Scene images with change listings:
*** Begin section ***

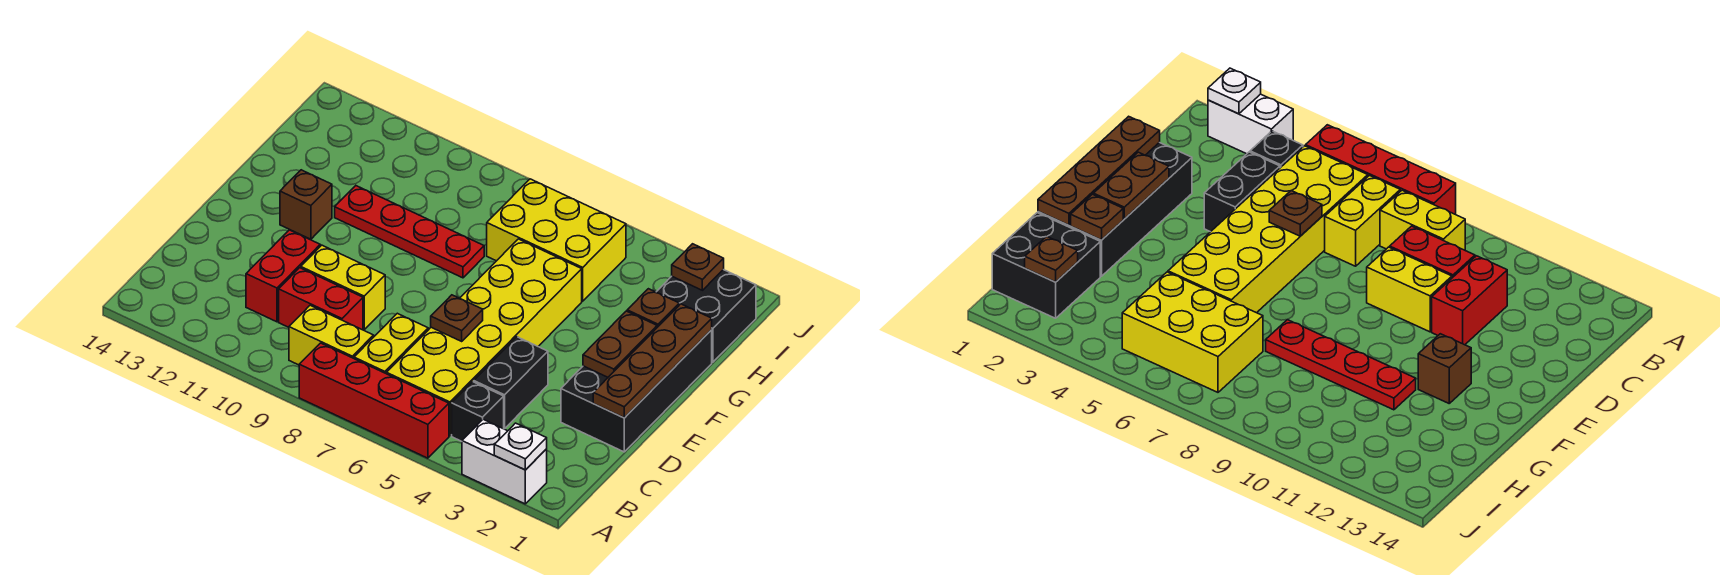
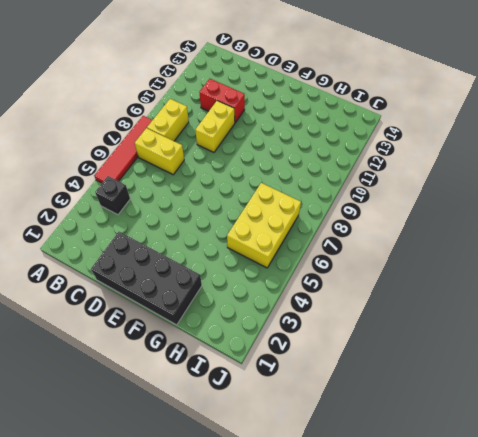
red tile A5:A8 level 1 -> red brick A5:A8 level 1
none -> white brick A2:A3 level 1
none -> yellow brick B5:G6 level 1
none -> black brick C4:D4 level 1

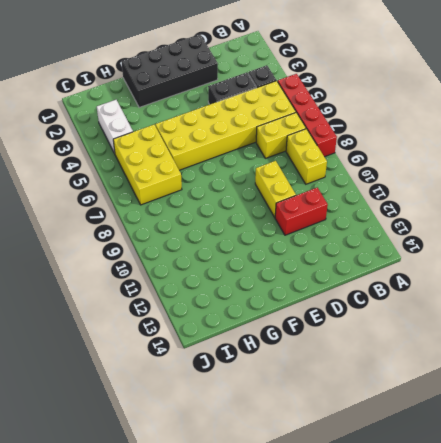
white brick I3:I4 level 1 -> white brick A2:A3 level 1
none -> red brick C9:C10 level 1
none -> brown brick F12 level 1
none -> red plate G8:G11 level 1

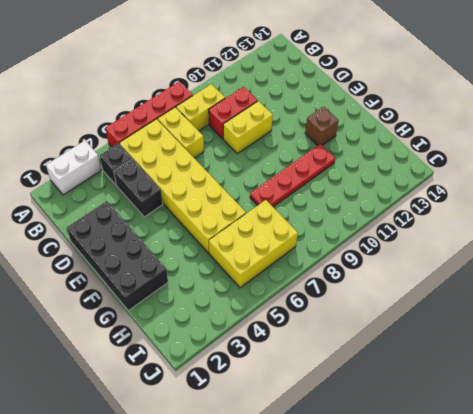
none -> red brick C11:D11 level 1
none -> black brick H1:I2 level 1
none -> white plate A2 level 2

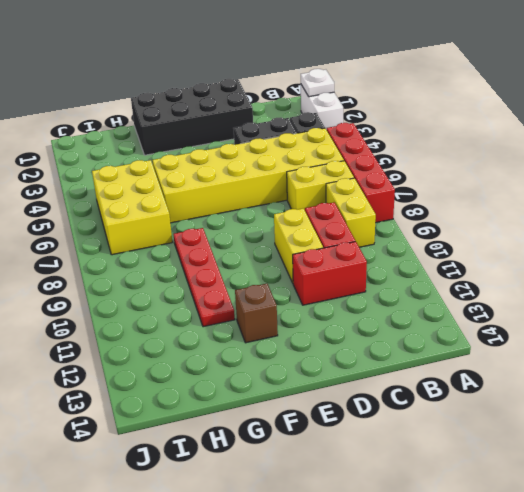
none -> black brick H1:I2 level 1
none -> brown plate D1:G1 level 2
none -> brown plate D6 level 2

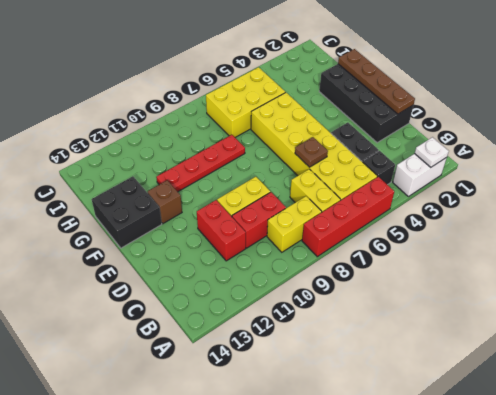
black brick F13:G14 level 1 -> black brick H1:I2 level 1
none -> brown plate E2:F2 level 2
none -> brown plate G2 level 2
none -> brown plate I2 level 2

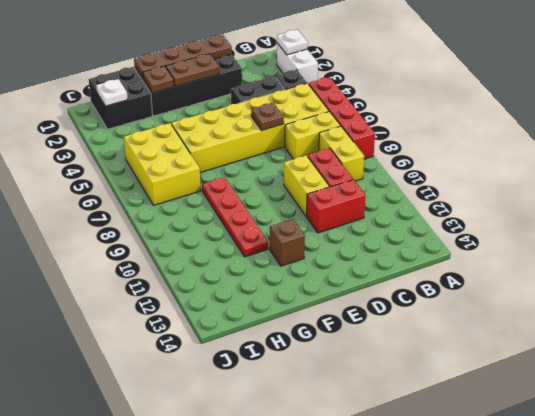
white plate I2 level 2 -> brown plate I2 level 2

*** End section ***

• _WHAT TO WORK ON_: Wherever a line in the entries holds "white", copy that line.

• _EXERCISE SOLUTION_:
none -> white brick A2:A3 level 1
white brick I3:I4 level 1 -> white brick A2:A3 level 1
none -> white plate A2 level 2
white plate I2 level 2 -> brown plate I2 level 2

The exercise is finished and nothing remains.